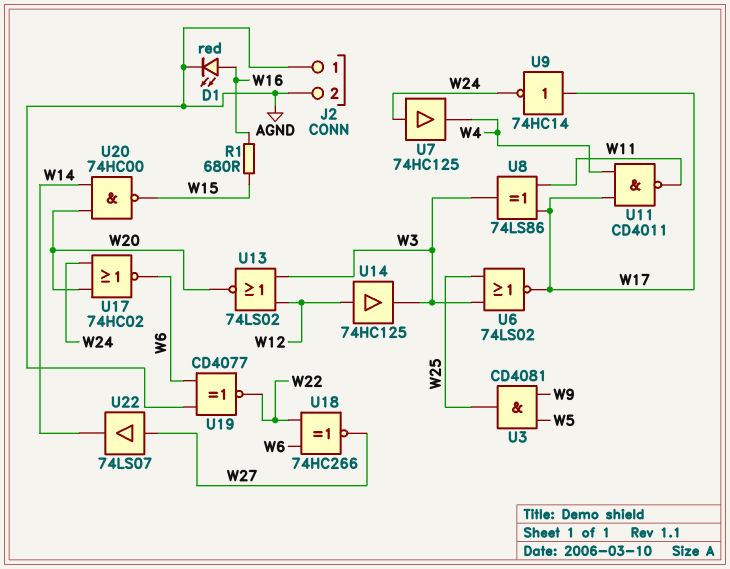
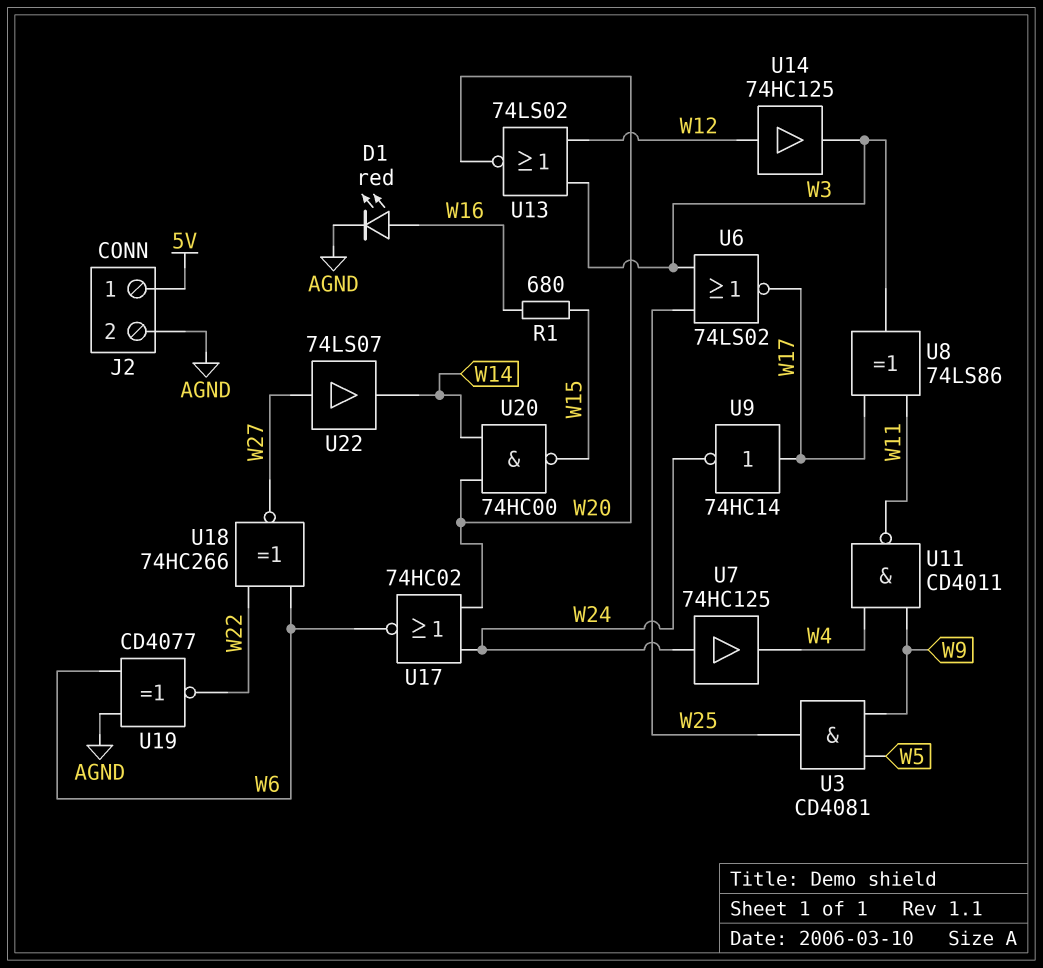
J2 pin 1: AGND -> 5V
U11: NAND CD4011 (in W4, in W17, out W11) -> NAND CD4011 (in W4, in W9, out W11)

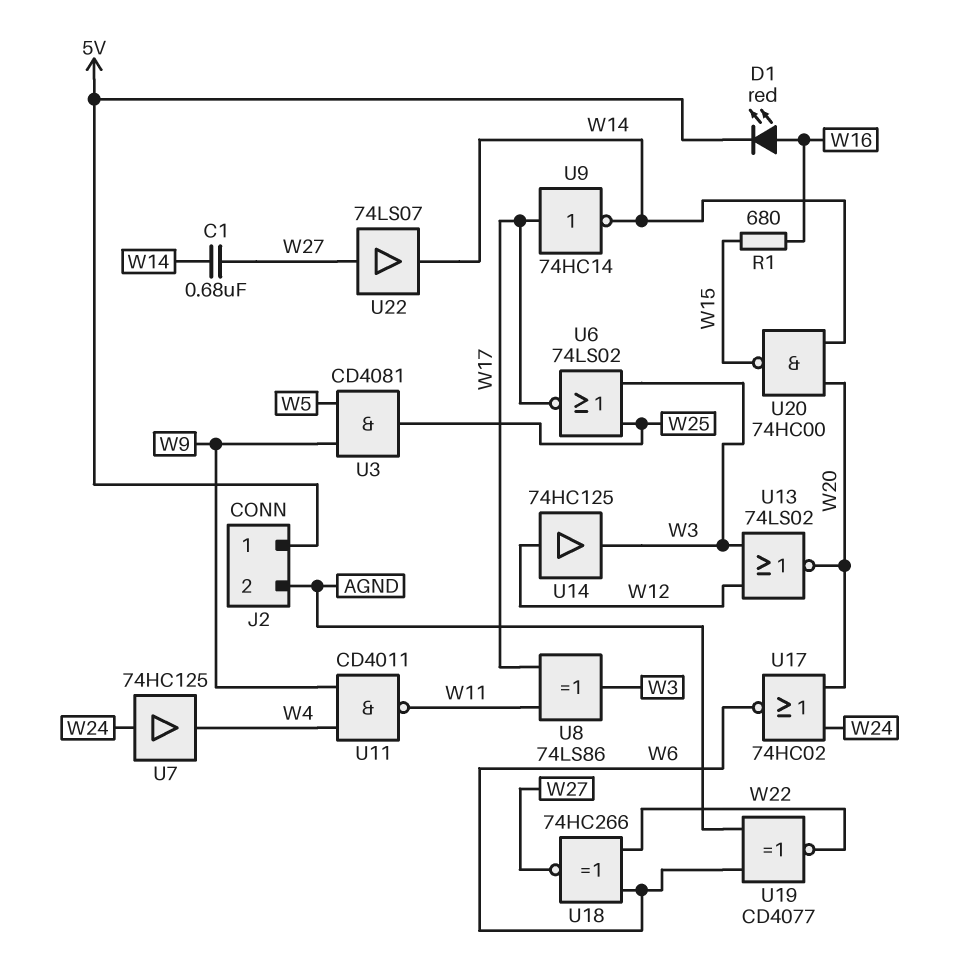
C1: none -> 680nF (W14, W27)
D1: LED red (A W16, K AGND) -> LED red (A W16, K 5V)
U9: NOT 74HC14 (in W17, out W24) -> NOT 74HC14 (in W17, out W14)

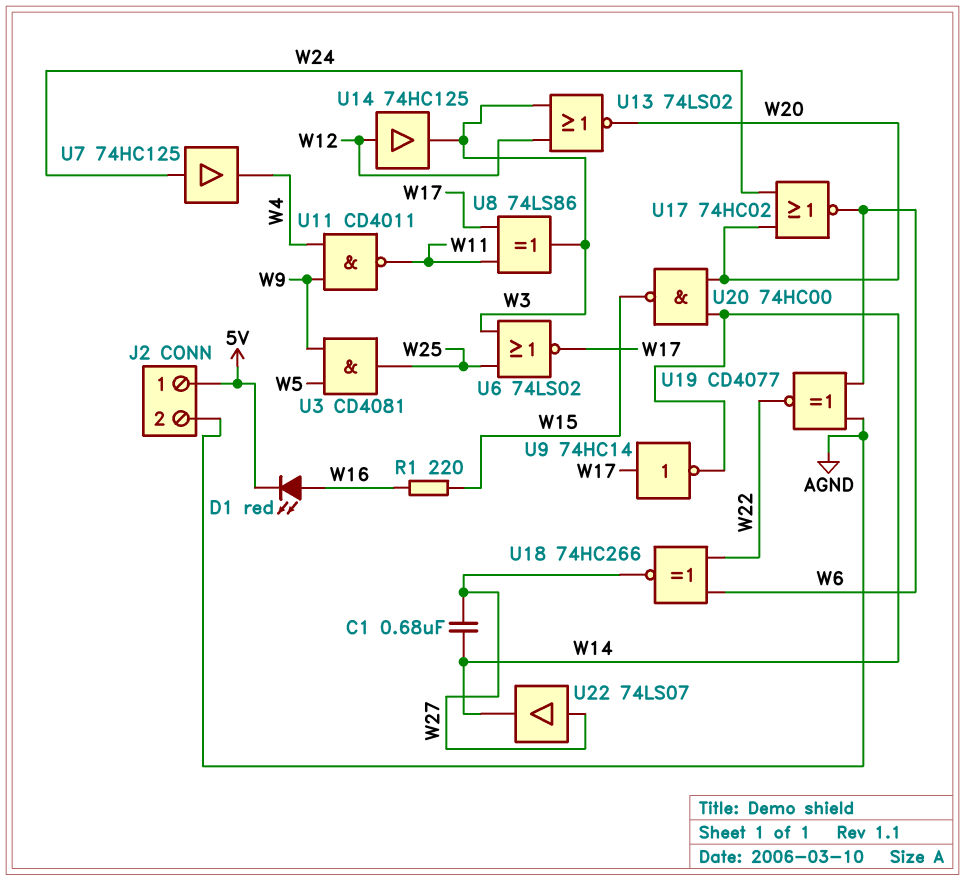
R1: 680 (W15, W16) -> 220 (W15, W16)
■ ■ ■ ■
The task:
Reproduce the material above in full and without alteration, but skip all pictures.

Solution:
J2 pin 1: AGND -> 5V
U11: NAND CD4011 (in W4, in W17, out W11) -> NAND CD4011 (in W4, in W9, out W11)

C1: none -> 680nF (W14, W27)
D1: LED red (A W16, K AGND) -> LED red (A W16, K 5V)
U9: NOT 74HC14 (in W17, out W24) -> NOT 74HC14 (in W17, out W14)

R1: 680 (W15, W16) -> 220 (W15, W16)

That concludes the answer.